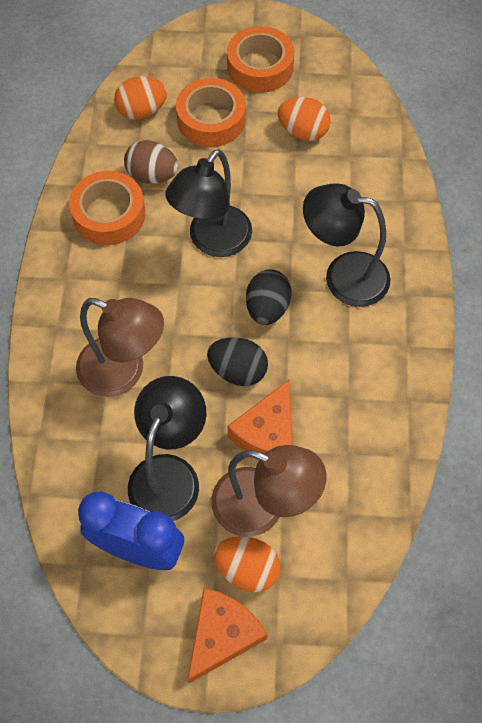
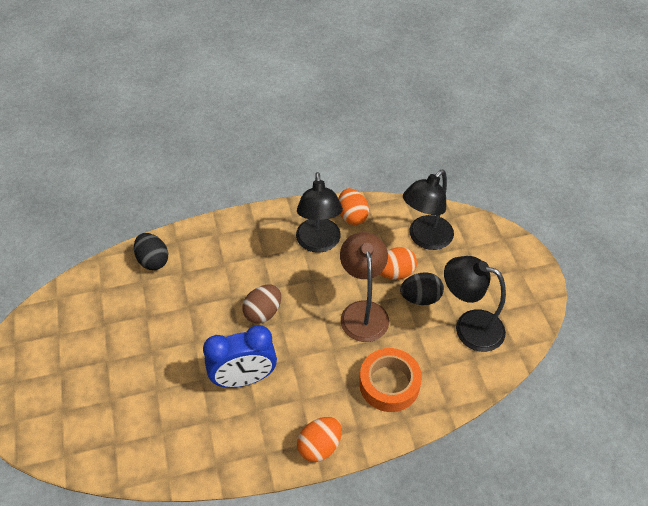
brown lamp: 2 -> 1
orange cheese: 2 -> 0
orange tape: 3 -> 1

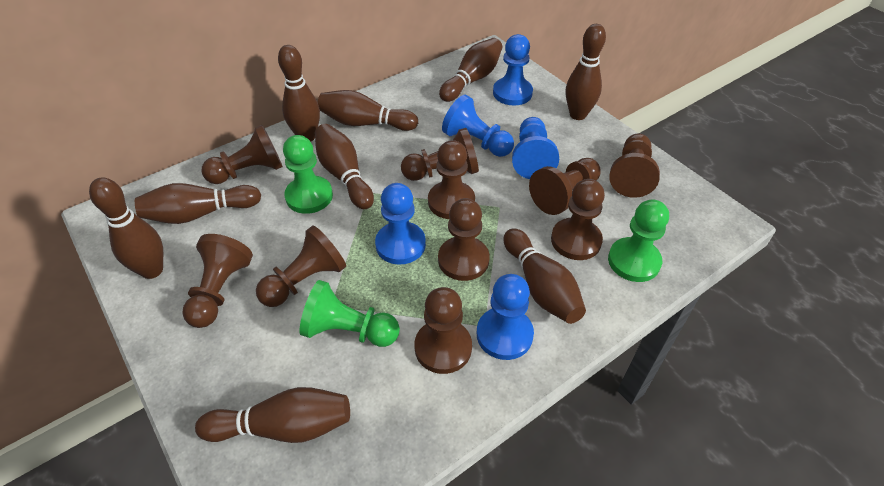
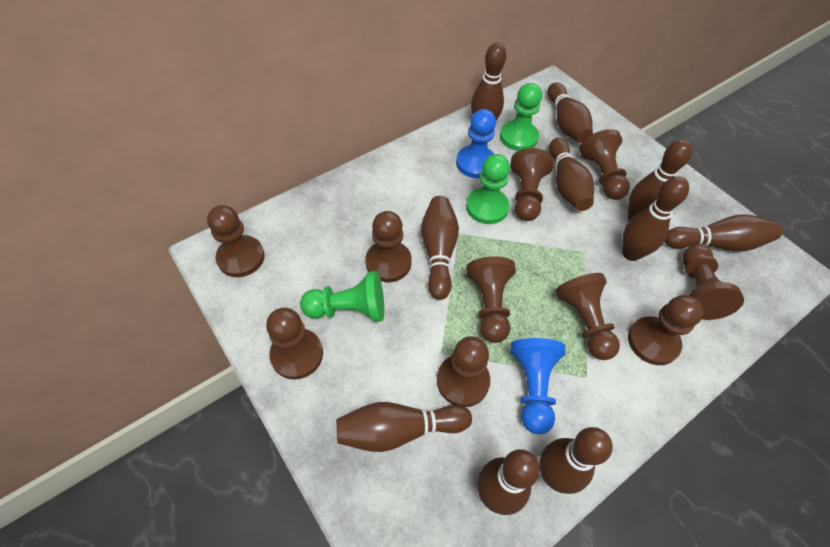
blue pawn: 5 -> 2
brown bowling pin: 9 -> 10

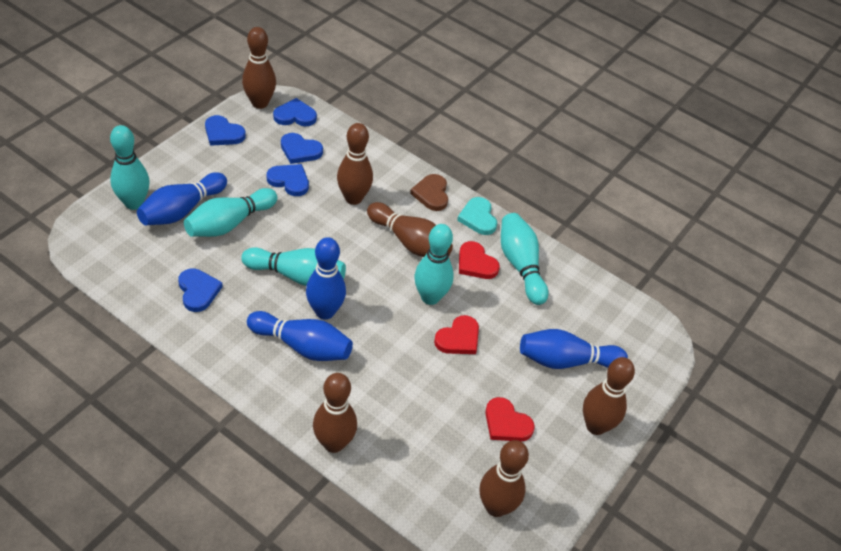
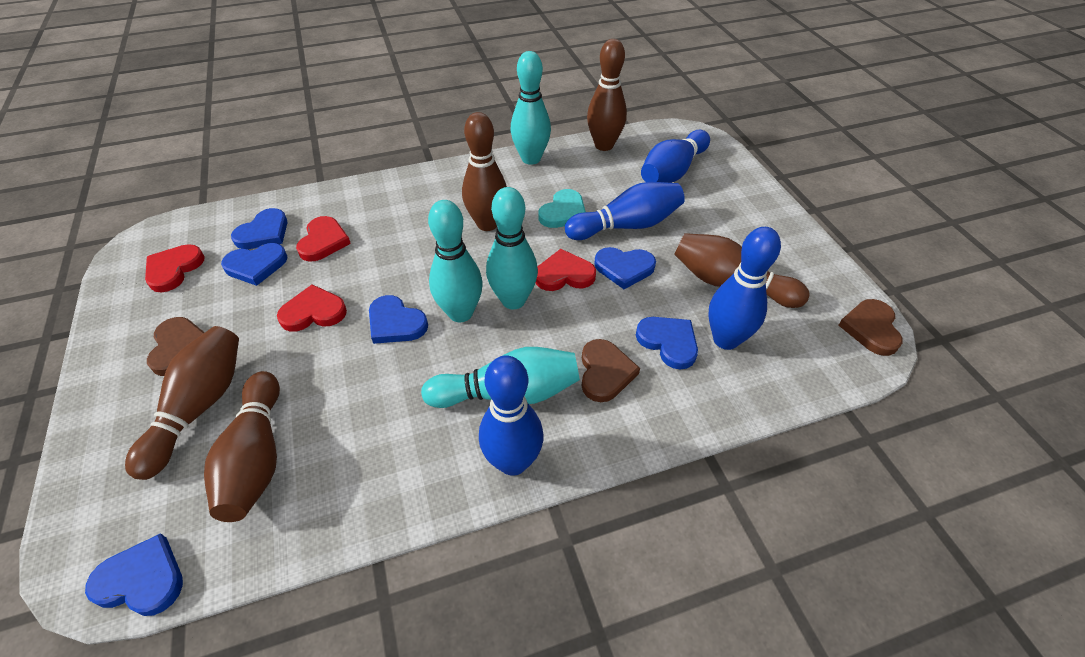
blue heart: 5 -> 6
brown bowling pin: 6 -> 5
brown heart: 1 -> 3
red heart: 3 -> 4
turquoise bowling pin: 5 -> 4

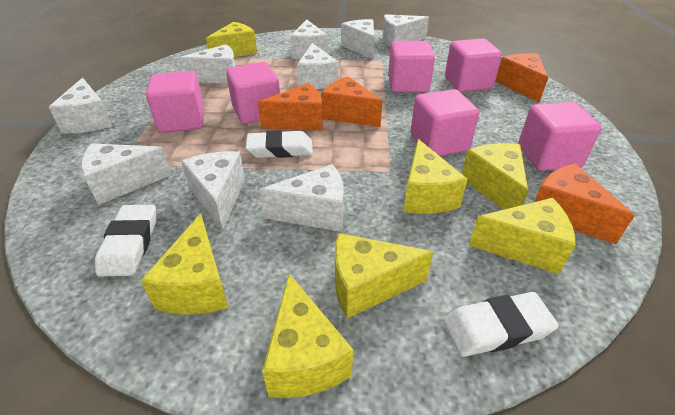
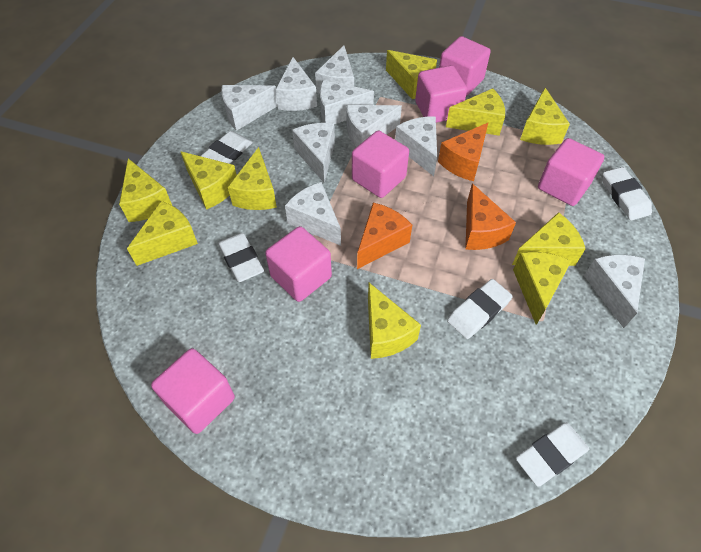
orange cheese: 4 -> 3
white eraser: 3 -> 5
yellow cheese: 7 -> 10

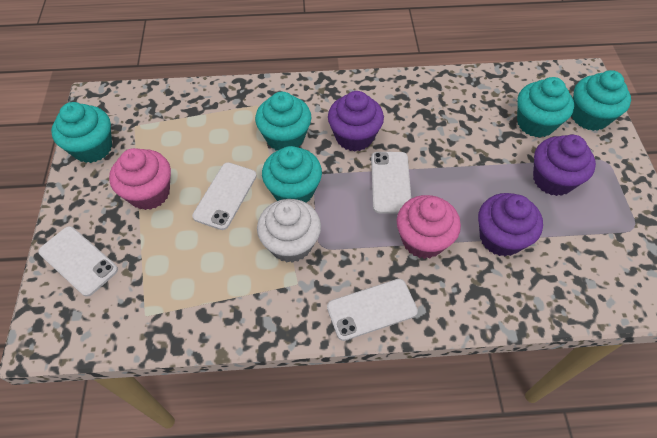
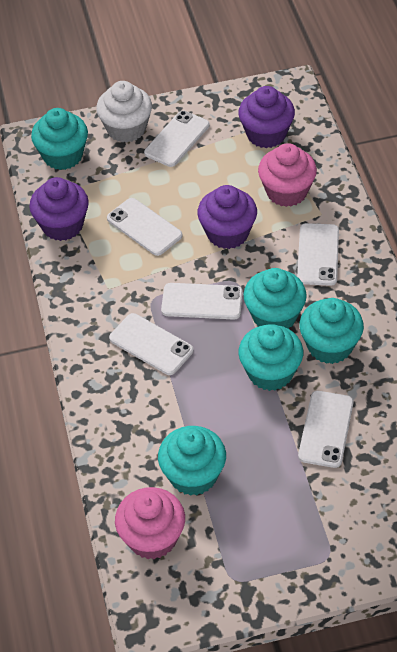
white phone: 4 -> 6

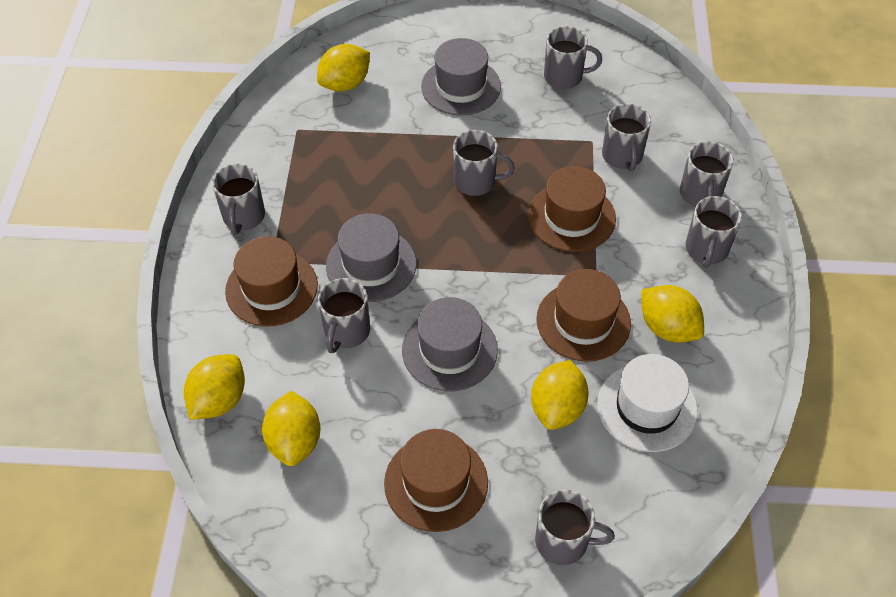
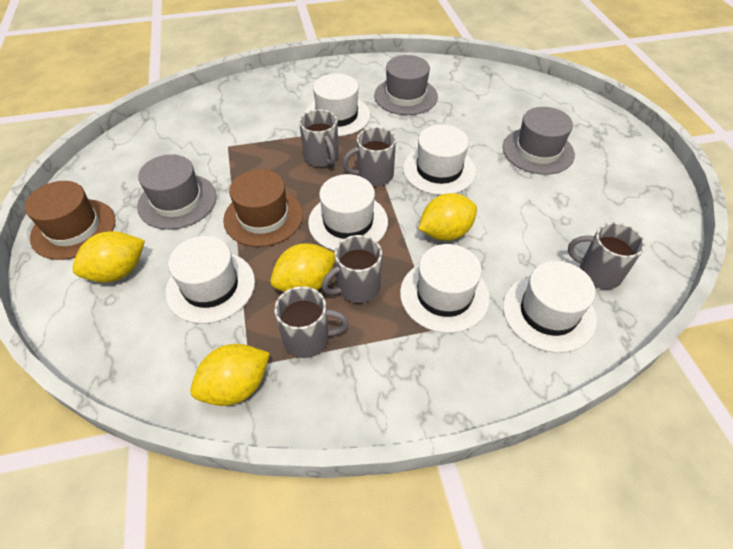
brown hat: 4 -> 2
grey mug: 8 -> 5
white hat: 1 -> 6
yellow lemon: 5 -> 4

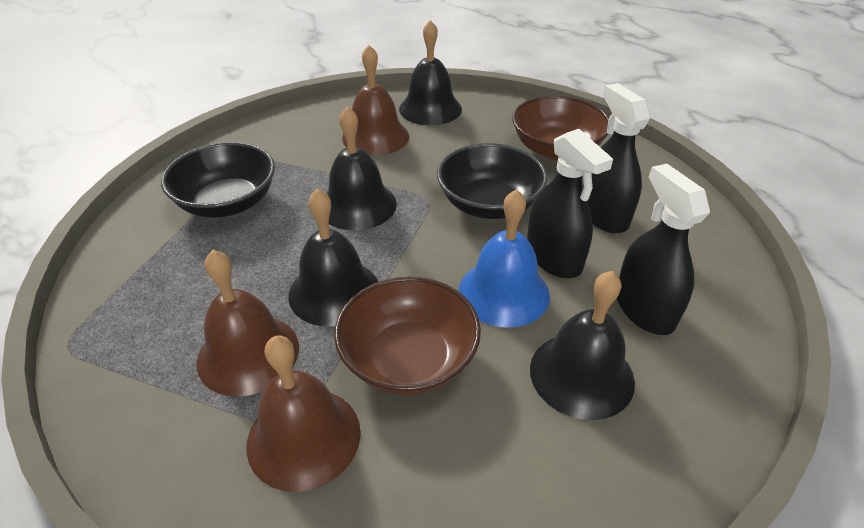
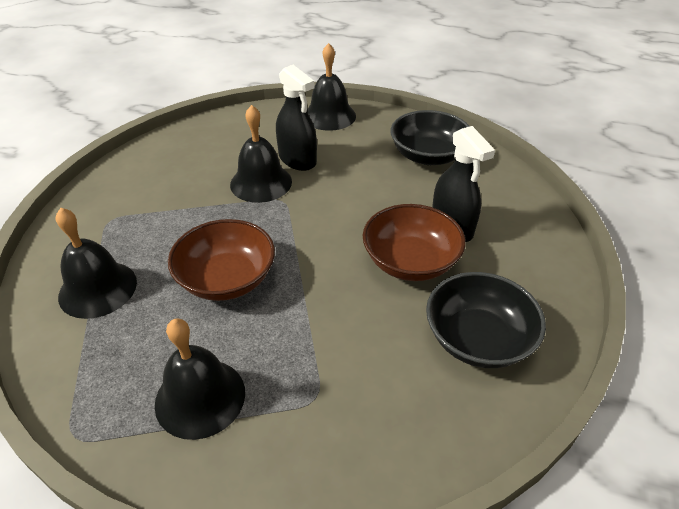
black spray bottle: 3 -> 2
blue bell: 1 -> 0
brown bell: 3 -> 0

────────────────

• [Work task] Only the lines from the one with "white hat: 1 -> 6" through the last line of the listing belong in your answer; copy them exactly and skip the pictures.

• [Problem solution]
white hat: 1 -> 6
yellow lemon: 5 -> 4

black spray bottle: 3 -> 2
blue bell: 1 -> 0
brown bell: 3 -> 0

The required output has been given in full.